━━━━━ The input

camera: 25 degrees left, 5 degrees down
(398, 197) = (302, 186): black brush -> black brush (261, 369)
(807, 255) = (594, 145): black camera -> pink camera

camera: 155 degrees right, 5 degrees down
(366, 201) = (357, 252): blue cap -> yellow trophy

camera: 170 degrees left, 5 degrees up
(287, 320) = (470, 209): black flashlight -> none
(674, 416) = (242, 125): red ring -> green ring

━━━━━━━━━━

**Try it**: Returned text must match every record word for word.

**Response below**:
camera: 25 degrees left, 5 degrees down
(398, 197) = (302, 186): black brush -> black brush (261, 369)
(807, 255) = (594, 145): black camera -> pink camera

camera: 155 degrees right, 5 degrees down
(366, 201) = (357, 252): blue cap -> yellow trophy

camera: 170 degrees left, 5 degrees up
(287, 320) = (470, 209): black flashlight -> none
(674, 416) = (242, 125): red ring -> green ring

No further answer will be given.